### Brief
Return a faithful copy of all the entries, omitting the images.

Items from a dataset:
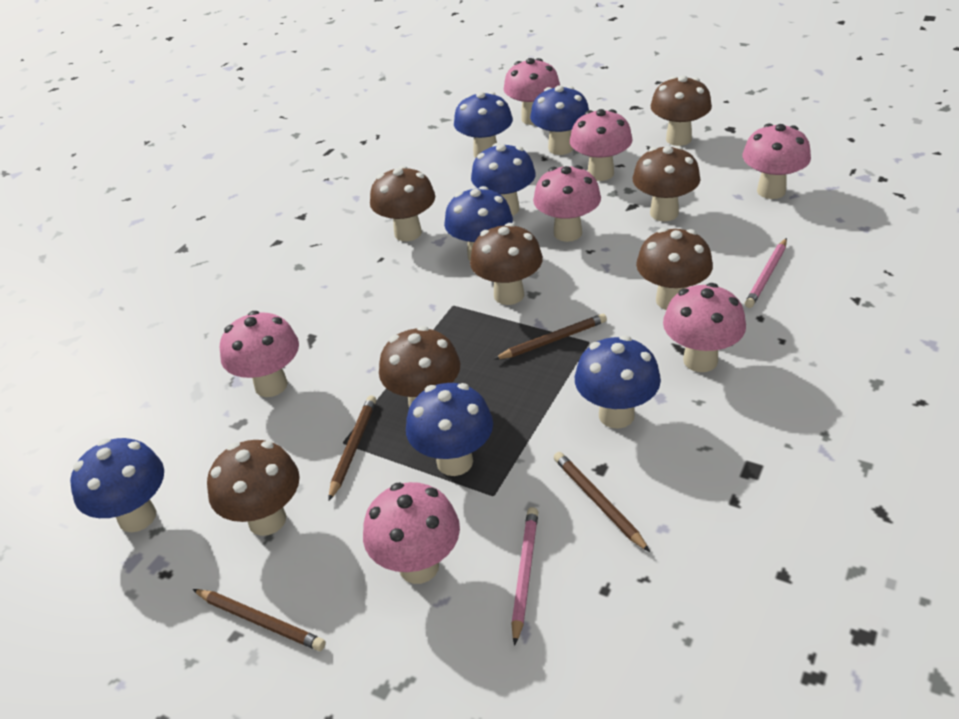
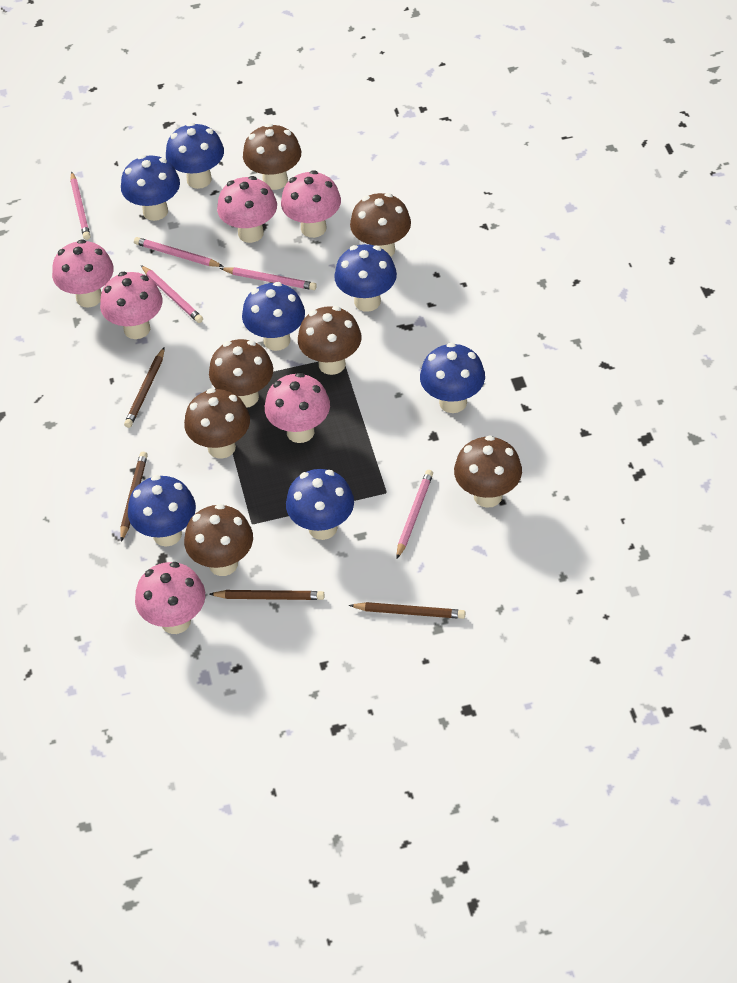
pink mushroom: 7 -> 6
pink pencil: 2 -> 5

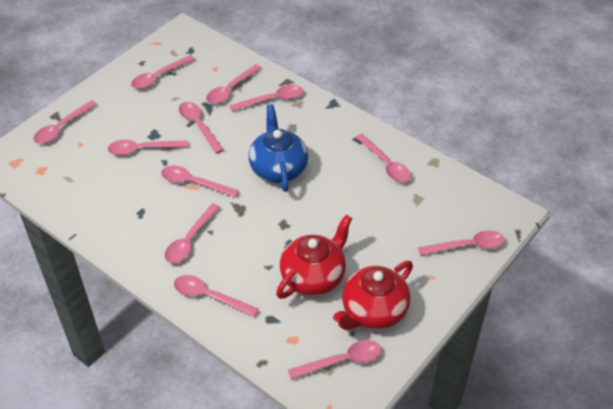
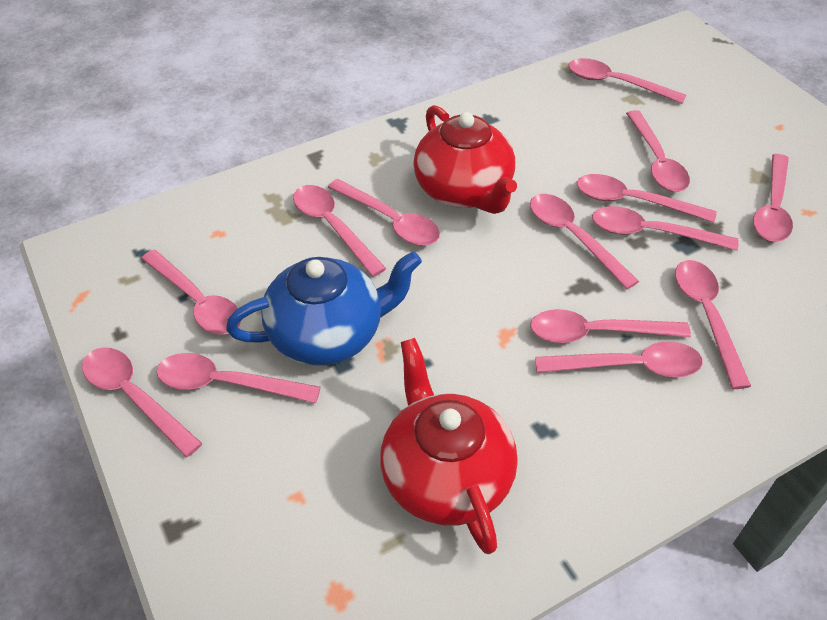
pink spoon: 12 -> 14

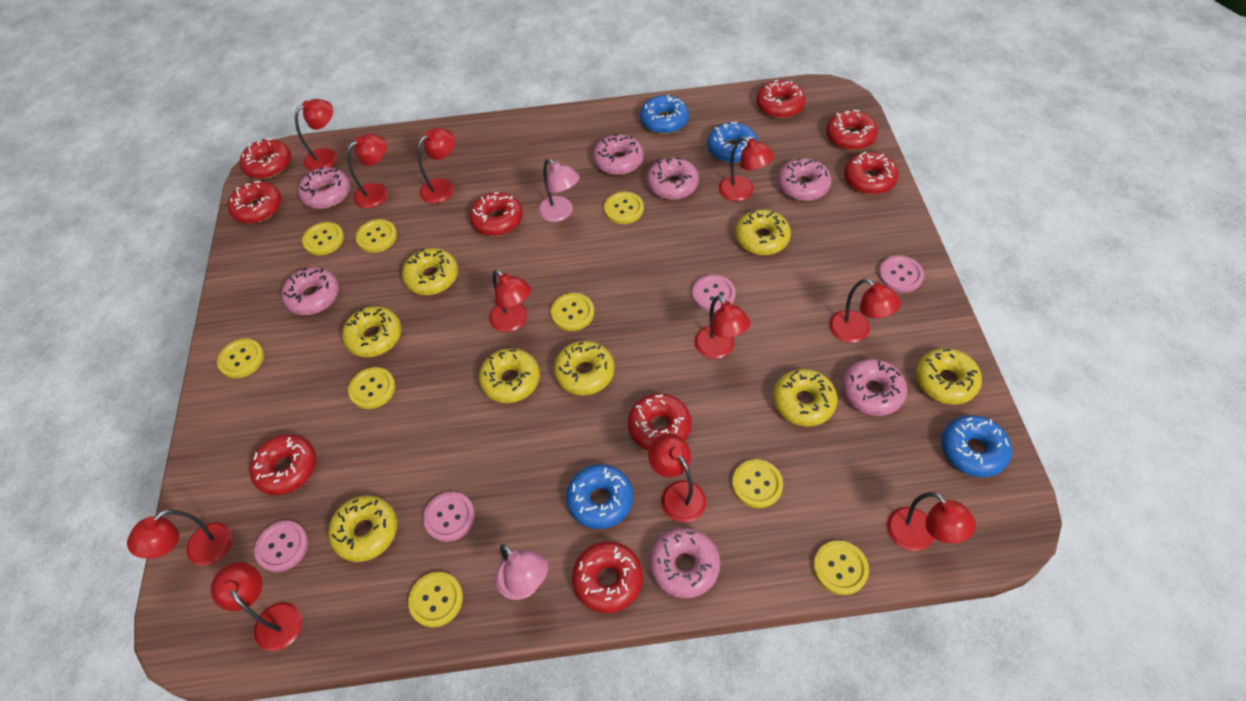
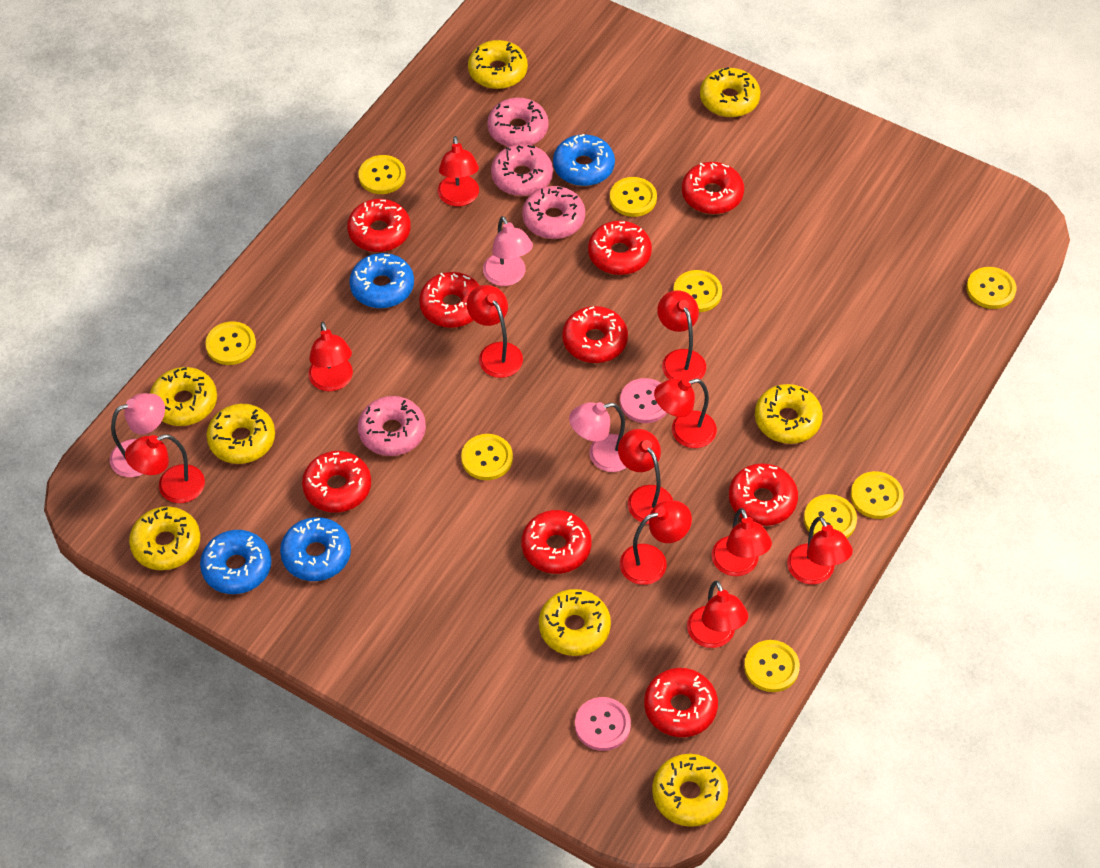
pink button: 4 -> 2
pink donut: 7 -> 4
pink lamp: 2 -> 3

### The answer
pink mushroom: 7 -> 6
pink pencil: 2 -> 5

pink spoon: 12 -> 14

pink button: 4 -> 2
pink donut: 7 -> 4
pink lamp: 2 -> 3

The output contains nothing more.